Materials provided -
##############################

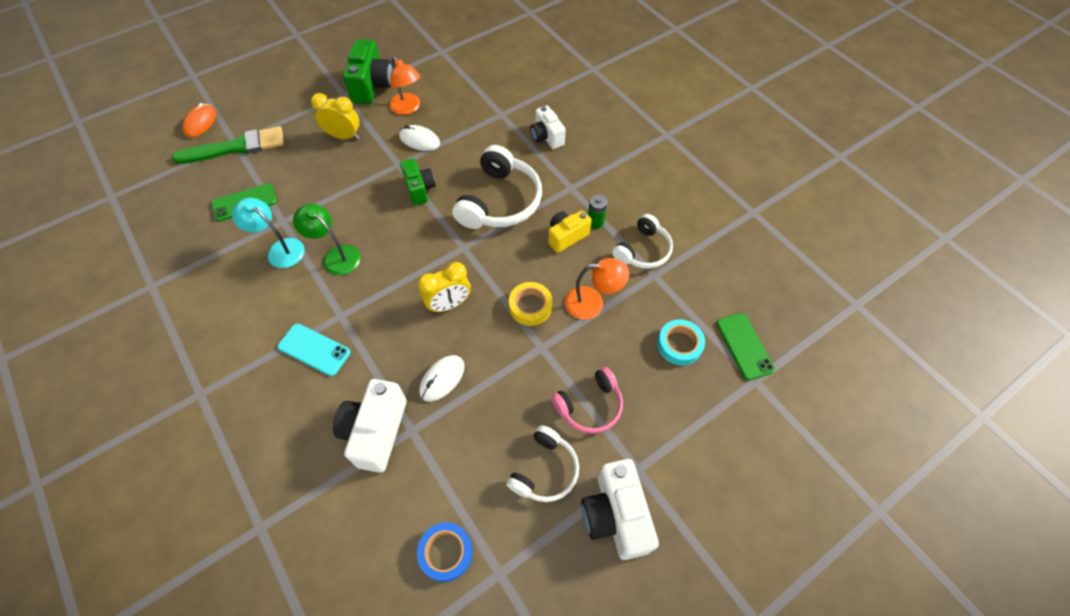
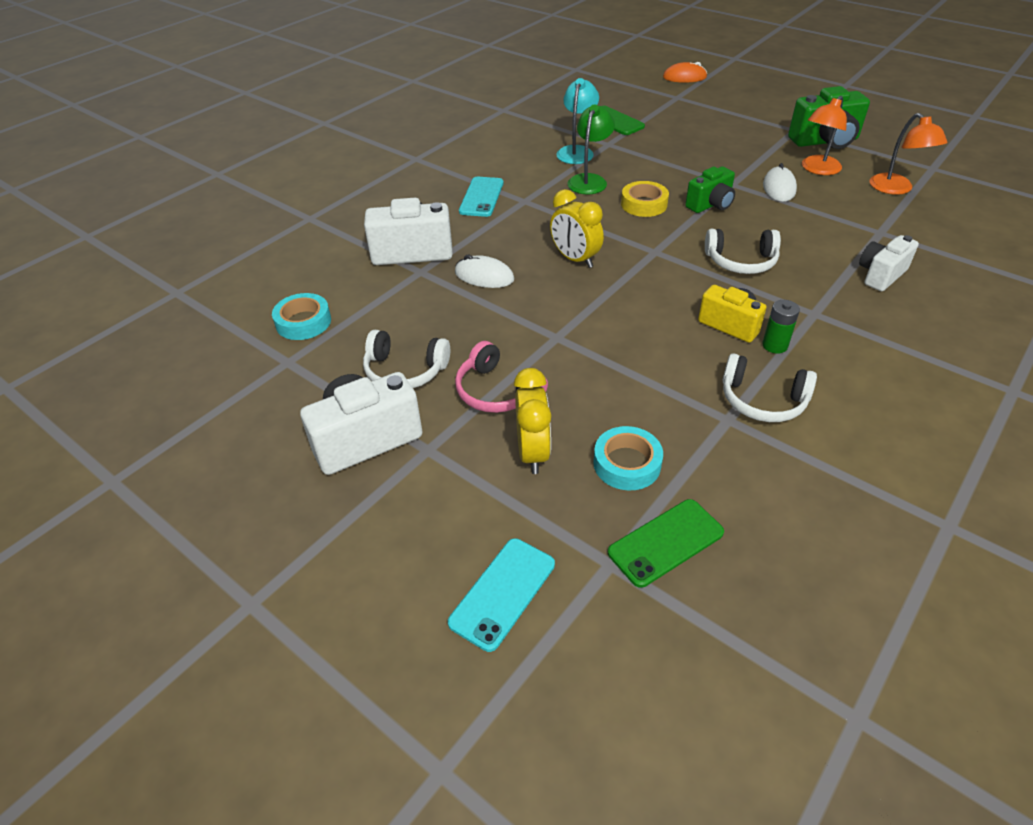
camera: 75 degrees right, 15 degrees down
(236, 147) = (672, 99): green brush -> none
(344, 136) = (739, 145): yellow clock -> yellow clock (533, 453)
(446, 552) = (303, 322): blue tape -> turquoise tape
(500, 201) = (741, 261): white headphones -> white headphones, size x0.62
(530, 306) = (607, 317): yellow tape -> yellow tape (644, 204)
(592, 303) = (643, 367): orange lamp -> orange lamp (896, 189)
(768, 448) = (502, 593): none -> turquoise phone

##############################

Action item -
Review the material and copy each line in which the word "turquoise" appears.

Result for this task -
(446, 552) = (303, 322): blue tape -> turquoise tape
(768, 448) = (502, 593): none -> turquoise phone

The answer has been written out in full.